:: YOUR GOAL ::
Retype the complete listing without any change.

________________________

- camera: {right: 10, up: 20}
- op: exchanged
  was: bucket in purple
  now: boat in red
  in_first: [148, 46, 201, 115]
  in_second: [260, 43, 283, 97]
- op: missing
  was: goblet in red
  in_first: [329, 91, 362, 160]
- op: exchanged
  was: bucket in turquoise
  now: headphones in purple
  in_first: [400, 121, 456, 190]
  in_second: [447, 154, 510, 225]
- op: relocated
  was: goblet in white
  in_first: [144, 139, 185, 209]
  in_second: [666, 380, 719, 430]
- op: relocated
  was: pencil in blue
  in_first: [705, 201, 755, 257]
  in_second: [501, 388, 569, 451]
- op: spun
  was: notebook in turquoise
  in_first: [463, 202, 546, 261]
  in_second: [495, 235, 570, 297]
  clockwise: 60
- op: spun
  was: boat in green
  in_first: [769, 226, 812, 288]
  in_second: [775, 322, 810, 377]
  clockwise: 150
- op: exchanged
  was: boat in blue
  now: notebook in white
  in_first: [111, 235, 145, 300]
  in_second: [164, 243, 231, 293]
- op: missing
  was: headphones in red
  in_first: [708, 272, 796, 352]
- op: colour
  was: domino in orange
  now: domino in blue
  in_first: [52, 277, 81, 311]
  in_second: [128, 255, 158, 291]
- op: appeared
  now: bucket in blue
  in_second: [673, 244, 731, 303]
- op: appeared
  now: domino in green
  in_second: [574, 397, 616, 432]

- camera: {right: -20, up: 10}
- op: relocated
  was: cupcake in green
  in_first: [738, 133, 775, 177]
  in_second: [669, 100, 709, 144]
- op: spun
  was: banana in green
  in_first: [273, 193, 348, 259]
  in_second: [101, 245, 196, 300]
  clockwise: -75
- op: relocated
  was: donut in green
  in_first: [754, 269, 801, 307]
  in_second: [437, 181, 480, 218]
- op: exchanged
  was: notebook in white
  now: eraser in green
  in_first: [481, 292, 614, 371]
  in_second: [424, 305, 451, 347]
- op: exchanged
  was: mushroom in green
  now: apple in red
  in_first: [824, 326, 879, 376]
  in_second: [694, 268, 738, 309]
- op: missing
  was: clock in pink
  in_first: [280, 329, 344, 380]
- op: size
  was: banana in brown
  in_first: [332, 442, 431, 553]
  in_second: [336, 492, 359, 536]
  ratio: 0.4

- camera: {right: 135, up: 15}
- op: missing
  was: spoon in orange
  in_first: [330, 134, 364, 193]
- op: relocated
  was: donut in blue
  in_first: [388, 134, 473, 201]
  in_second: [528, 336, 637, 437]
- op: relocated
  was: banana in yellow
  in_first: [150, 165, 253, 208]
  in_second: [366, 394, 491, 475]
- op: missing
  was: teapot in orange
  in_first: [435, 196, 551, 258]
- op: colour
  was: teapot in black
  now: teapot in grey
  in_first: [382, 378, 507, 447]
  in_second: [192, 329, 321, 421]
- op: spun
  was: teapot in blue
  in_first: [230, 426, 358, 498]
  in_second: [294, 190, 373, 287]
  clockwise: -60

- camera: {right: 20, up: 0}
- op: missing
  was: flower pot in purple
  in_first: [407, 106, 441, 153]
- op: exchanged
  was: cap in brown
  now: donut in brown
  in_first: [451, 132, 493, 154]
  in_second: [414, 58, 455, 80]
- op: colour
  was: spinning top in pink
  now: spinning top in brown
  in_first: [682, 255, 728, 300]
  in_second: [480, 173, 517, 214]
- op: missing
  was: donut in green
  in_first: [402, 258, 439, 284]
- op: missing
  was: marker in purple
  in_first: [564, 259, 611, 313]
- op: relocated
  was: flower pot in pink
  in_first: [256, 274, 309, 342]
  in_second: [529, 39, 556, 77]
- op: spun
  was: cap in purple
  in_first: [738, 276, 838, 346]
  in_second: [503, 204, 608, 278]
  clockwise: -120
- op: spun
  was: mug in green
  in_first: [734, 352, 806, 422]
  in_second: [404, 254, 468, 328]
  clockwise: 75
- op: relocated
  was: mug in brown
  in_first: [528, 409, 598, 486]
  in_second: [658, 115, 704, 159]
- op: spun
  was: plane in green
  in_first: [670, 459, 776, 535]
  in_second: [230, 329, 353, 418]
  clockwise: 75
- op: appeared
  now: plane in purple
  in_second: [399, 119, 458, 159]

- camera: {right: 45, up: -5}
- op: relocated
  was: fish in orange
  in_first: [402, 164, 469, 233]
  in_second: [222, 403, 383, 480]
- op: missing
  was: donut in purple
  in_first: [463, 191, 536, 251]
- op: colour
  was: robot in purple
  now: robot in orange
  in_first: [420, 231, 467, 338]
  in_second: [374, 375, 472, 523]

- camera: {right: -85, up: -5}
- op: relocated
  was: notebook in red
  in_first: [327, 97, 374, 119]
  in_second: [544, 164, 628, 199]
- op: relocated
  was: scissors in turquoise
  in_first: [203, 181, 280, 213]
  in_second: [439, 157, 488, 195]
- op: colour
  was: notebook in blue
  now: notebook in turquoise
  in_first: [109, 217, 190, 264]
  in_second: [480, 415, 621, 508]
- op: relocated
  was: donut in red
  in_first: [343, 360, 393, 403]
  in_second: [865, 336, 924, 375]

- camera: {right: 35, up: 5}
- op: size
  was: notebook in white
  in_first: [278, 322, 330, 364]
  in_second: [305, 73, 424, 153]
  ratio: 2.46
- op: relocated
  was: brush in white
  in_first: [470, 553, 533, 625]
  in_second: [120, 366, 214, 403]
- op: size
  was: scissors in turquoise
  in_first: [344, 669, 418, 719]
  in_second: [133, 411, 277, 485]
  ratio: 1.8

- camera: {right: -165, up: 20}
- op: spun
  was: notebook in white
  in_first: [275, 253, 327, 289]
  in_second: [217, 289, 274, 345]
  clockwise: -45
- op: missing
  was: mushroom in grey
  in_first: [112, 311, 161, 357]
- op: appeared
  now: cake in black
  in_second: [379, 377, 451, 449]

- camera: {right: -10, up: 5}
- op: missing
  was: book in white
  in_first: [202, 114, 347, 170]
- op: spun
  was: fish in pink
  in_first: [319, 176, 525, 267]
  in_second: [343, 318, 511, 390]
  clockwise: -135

________________________

:: SOLUTION ::
- camera: {right: 10, up: 20}
- op: exchanged
  was: bucket in purple
  now: boat in red
  in_first: [148, 46, 201, 115]
  in_second: [260, 43, 283, 97]
- op: missing
  was: goblet in red
  in_first: [329, 91, 362, 160]
- op: exchanged
  was: bucket in turquoise
  now: headphones in purple
  in_first: [400, 121, 456, 190]
  in_second: [447, 154, 510, 225]
- op: relocated
  was: goblet in white
  in_first: [144, 139, 185, 209]
  in_second: [666, 380, 719, 430]
- op: relocated
  was: pencil in blue
  in_first: [705, 201, 755, 257]
  in_second: [501, 388, 569, 451]
- op: spun
  was: notebook in turquoise
  in_first: [463, 202, 546, 261]
  in_second: [495, 235, 570, 297]
  clockwise: 60
- op: spun
  was: boat in green
  in_first: [769, 226, 812, 288]
  in_second: [775, 322, 810, 377]
  clockwise: 150
- op: exchanged
  was: boat in blue
  now: notebook in white
  in_first: [111, 235, 145, 300]
  in_second: [164, 243, 231, 293]
- op: missing
  was: headphones in red
  in_first: [708, 272, 796, 352]
- op: colour
  was: domino in orange
  now: domino in blue
  in_first: [52, 277, 81, 311]
  in_second: [128, 255, 158, 291]
- op: appeared
  now: bucket in blue
  in_second: [673, 244, 731, 303]
- op: appeared
  now: domino in green
  in_second: [574, 397, 616, 432]

- camera: {right: -20, up: 10}
- op: relocated
  was: cupcake in green
  in_first: [738, 133, 775, 177]
  in_second: [669, 100, 709, 144]
- op: spun
  was: banana in green
  in_first: [273, 193, 348, 259]
  in_second: [101, 245, 196, 300]
  clockwise: -75
- op: relocated
  was: donut in green
  in_first: [754, 269, 801, 307]
  in_second: [437, 181, 480, 218]
- op: exchanged
  was: notebook in white
  now: eraser in green
  in_first: [481, 292, 614, 371]
  in_second: [424, 305, 451, 347]
- op: exchanged
  was: mushroom in green
  now: apple in red
  in_first: [824, 326, 879, 376]
  in_second: [694, 268, 738, 309]
- op: missing
  was: clock in pink
  in_first: [280, 329, 344, 380]
- op: size
  was: banana in brown
  in_first: [332, 442, 431, 553]
  in_second: [336, 492, 359, 536]
  ratio: 0.4

- camera: {right: 135, up: 15}
- op: missing
  was: spoon in orange
  in_first: [330, 134, 364, 193]
- op: relocated
  was: donut in blue
  in_first: [388, 134, 473, 201]
  in_second: [528, 336, 637, 437]
- op: relocated
  was: banana in yellow
  in_first: [150, 165, 253, 208]
  in_second: [366, 394, 491, 475]
- op: missing
  was: teapot in orange
  in_first: [435, 196, 551, 258]
- op: colour
  was: teapot in black
  now: teapot in grey
  in_first: [382, 378, 507, 447]
  in_second: [192, 329, 321, 421]
- op: spun
  was: teapot in blue
  in_first: [230, 426, 358, 498]
  in_second: [294, 190, 373, 287]
  clockwise: -60

- camera: {right: 20, up: 0}
- op: missing
  was: flower pot in purple
  in_first: [407, 106, 441, 153]
- op: exchanged
  was: cap in brown
  now: donut in brown
  in_first: [451, 132, 493, 154]
  in_second: [414, 58, 455, 80]
- op: colour
  was: spinning top in pink
  now: spinning top in brown
  in_first: [682, 255, 728, 300]
  in_second: [480, 173, 517, 214]
- op: missing
  was: donut in green
  in_first: [402, 258, 439, 284]
- op: missing
  was: marker in purple
  in_first: [564, 259, 611, 313]
- op: relocated
  was: flower pot in pink
  in_first: [256, 274, 309, 342]
  in_second: [529, 39, 556, 77]
- op: spun
  was: cap in purple
  in_first: [738, 276, 838, 346]
  in_second: [503, 204, 608, 278]
  clockwise: -120
- op: spun
  was: mug in green
  in_first: [734, 352, 806, 422]
  in_second: [404, 254, 468, 328]
  clockwise: 75
- op: relocated
  was: mug in brown
  in_first: [528, 409, 598, 486]
  in_second: [658, 115, 704, 159]
- op: spun
  was: plane in green
  in_first: [670, 459, 776, 535]
  in_second: [230, 329, 353, 418]
  clockwise: 75
- op: appeared
  now: plane in purple
  in_second: [399, 119, 458, 159]

- camera: {right: 45, up: -5}
- op: relocated
  was: fish in orange
  in_first: [402, 164, 469, 233]
  in_second: [222, 403, 383, 480]
- op: missing
  was: donut in purple
  in_first: [463, 191, 536, 251]
- op: colour
  was: robot in purple
  now: robot in orange
  in_first: [420, 231, 467, 338]
  in_second: [374, 375, 472, 523]

- camera: {right: -85, up: -5}
- op: relocated
  was: notebook in red
  in_first: [327, 97, 374, 119]
  in_second: [544, 164, 628, 199]
- op: relocated
  was: scissors in turquoise
  in_first: [203, 181, 280, 213]
  in_second: [439, 157, 488, 195]
- op: colour
  was: notebook in blue
  now: notebook in turquoise
  in_first: [109, 217, 190, 264]
  in_second: [480, 415, 621, 508]
- op: relocated
  was: donut in red
  in_first: [343, 360, 393, 403]
  in_second: [865, 336, 924, 375]

- camera: {right: 35, up: 5}
- op: size
  was: notebook in white
  in_first: [278, 322, 330, 364]
  in_second: [305, 73, 424, 153]
  ratio: 2.46
- op: relocated
  was: brush in white
  in_first: [470, 553, 533, 625]
  in_second: [120, 366, 214, 403]
- op: size
  was: scissors in turquoise
  in_first: [344, 669, 418, 719]
  in_second: [133, 411, 277, 485]
  ratio: 1.8

- camera: {right: -165, up: 20}
- op: spun
  was: notebook in white
  in_first: [275, 253, 327, 289]
  in_second: [217, 289, 274, 345]
  clockwise: -45
- op: missing
  was: mushroom in grey
  in_first: [112, 311, 161, 357]
- op: appeared
  now: cake in black
  in_second: [379, 377, 451, 449]

- camera: {right: -10, up: 5}
- op: missing
  was: book in white
  in_first: [202, 114, 347, 170]
- op: spun
  was: fish in pink
  in_first: [319, 176, 525, 267]
  in_second: [343, 318, 511, 390]
  clockwise: -135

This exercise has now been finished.